> [What you need to do]
Return, word for word, every line starting at the line with "pink brick C2" and ending at the final line of the entries; skip the pictures.

(Dataset entries)
────────
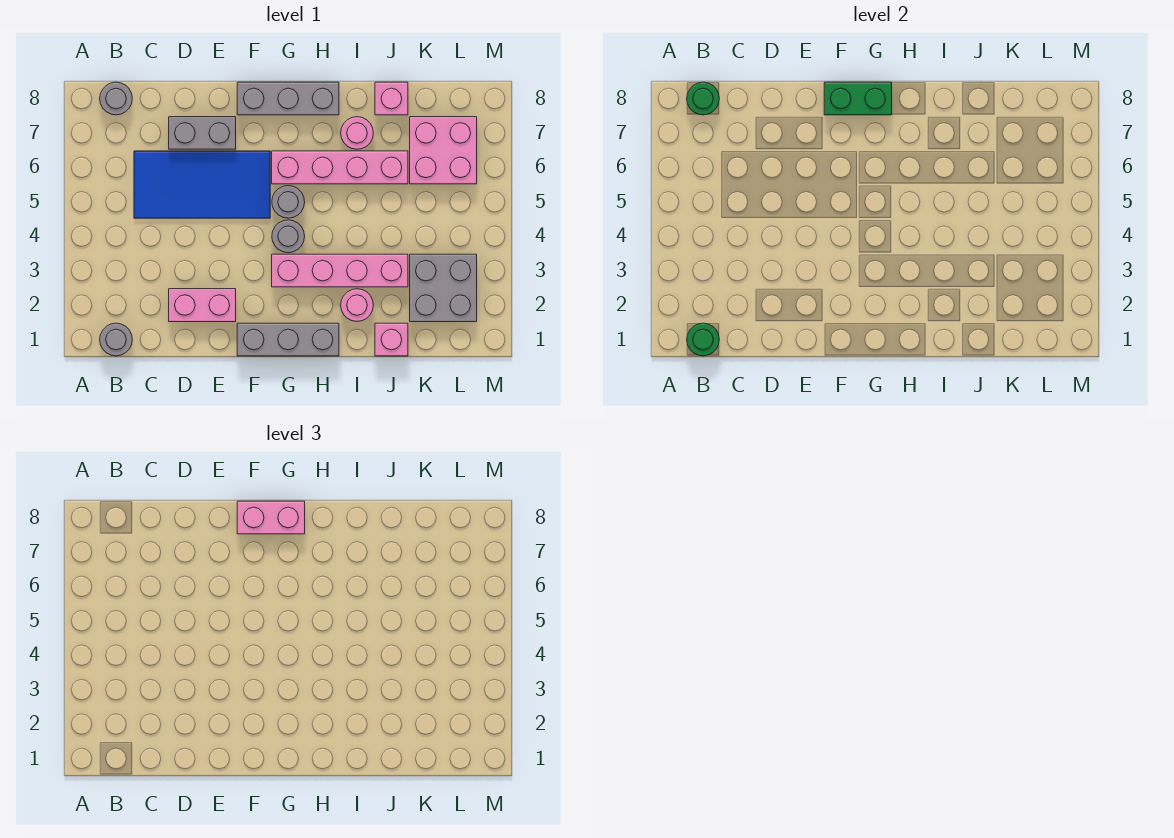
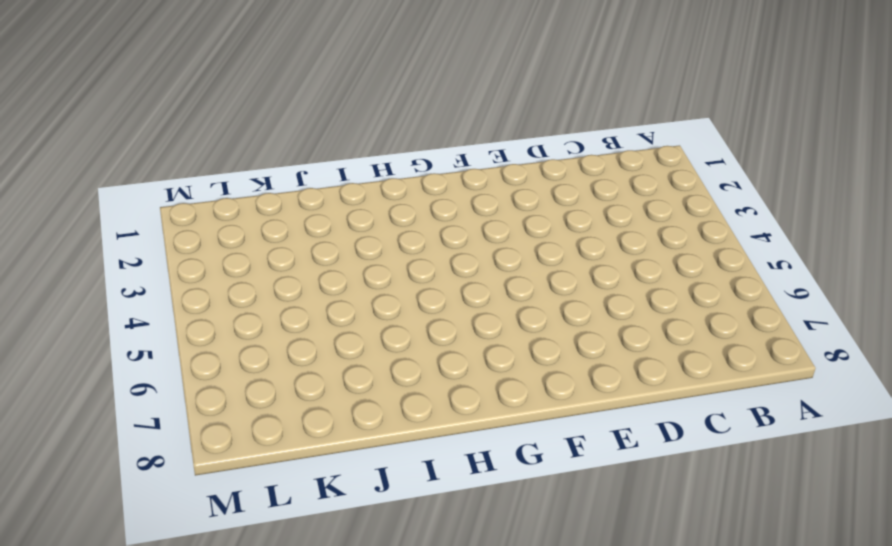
none -> grey round brick B1 level 1
none -> grey round brick B8 level 1
none -> blue tile C5:F6 level 1

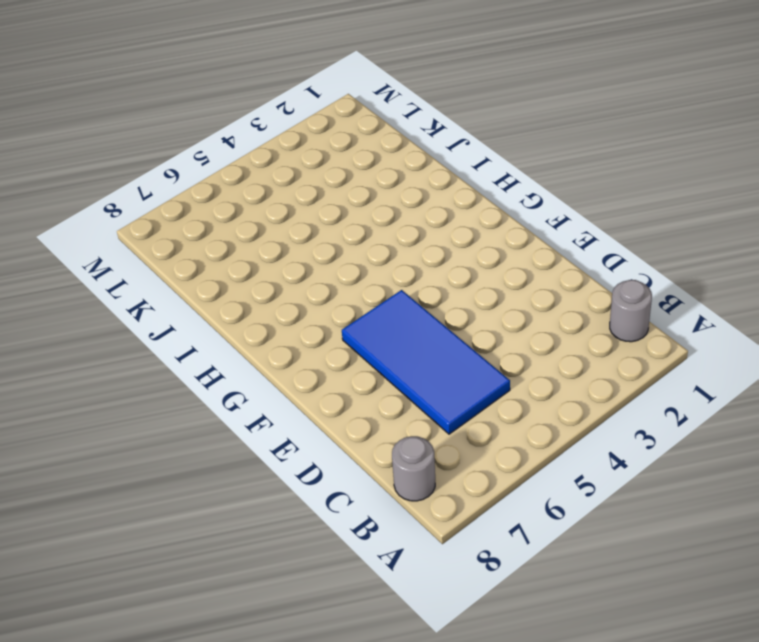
none -> pink brick D2:E2 level 1
none -> grey brick D7:E7 level 1
none -> grey brick F1:H1 level 1

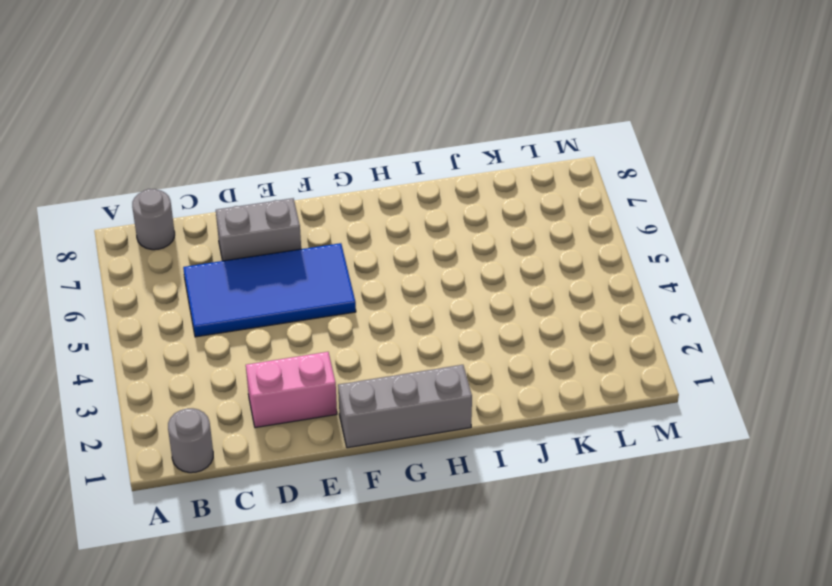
none -> grey brick F8:H8 level 1
none -> pink brick G3:J3 level 1
none -> grey round brick G4 level 1

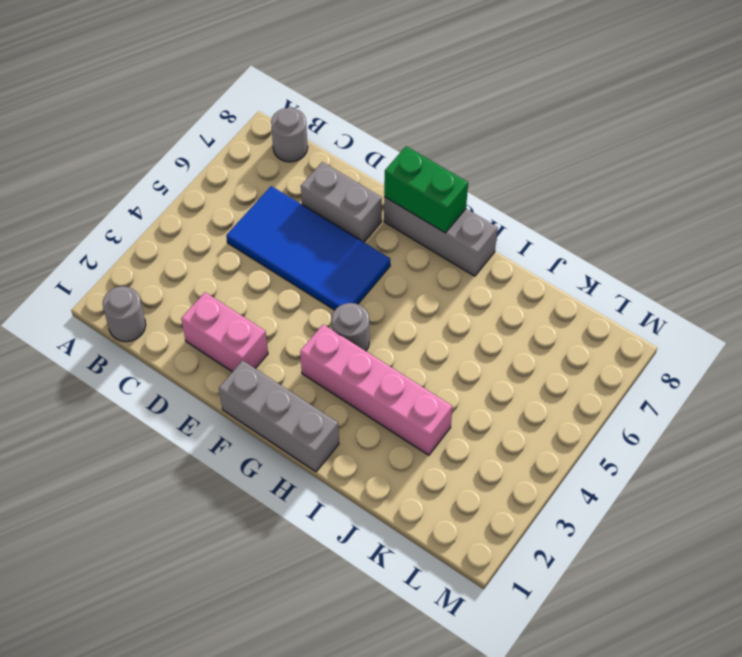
none -> grey round brick G5 level 1
none -> pink brick G6:J6 level 1
none -> pink round brick I2 level 1

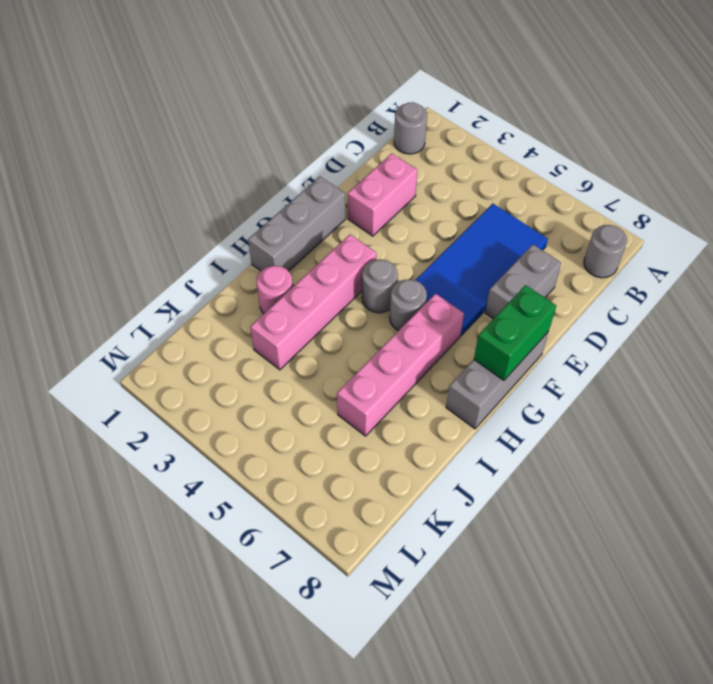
none -> pink round brick I7 level 1
none -> pink brick J1 level 1
none -> pink brick J8 level 1

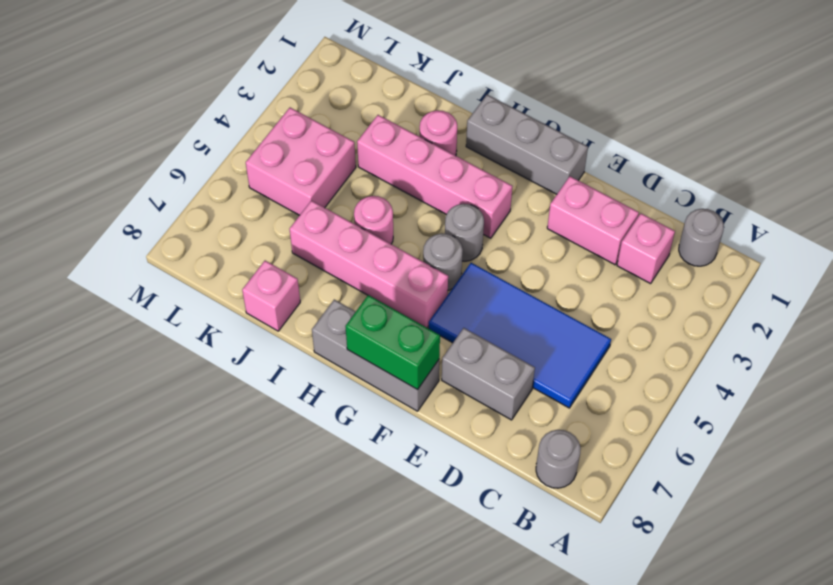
pink brick C2 level 1 -> pink brick J1 level 1
pink round brick I5 level 1 -> pink round brick I7 level 1
pink brick K4:L5 level 1 -> pink brick K6:L7 level 1
none -> grey brick K2:L3 level 1
none -> green round brick B1 level 2
none -> green round brick B8 level 2

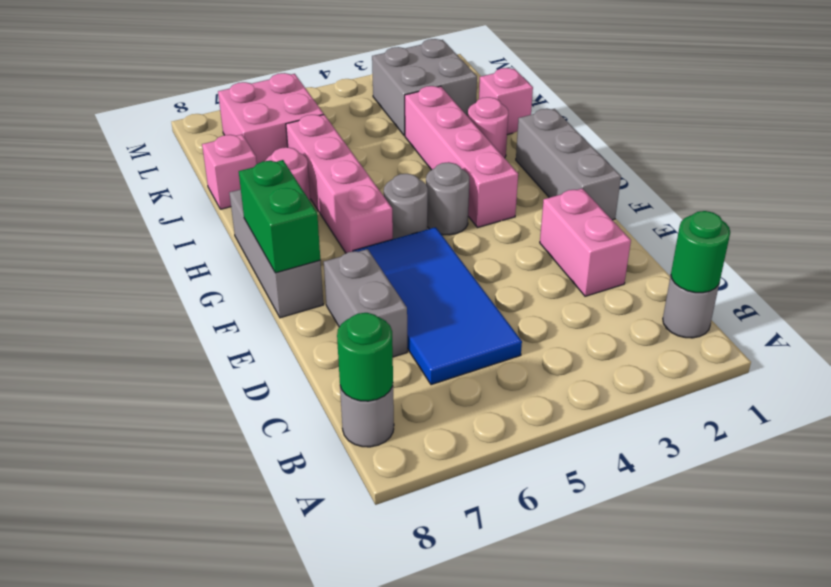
none -> pink brick F8:G8 level 3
────────
> [Result of the exercise]
pink brick C2 level 1 -> pink brick J1 level 1
pink round brick I5 level 1 -> pink round brick I7 level 1
pink brick K4:L5 level 1 -> pink brick K6:L7 level 1
none -> grey brick K2:L3 level 1
none -> green round brick B1 level 2
none -> green round brick B8 level 2

none -> pink brick F8:G8 level 3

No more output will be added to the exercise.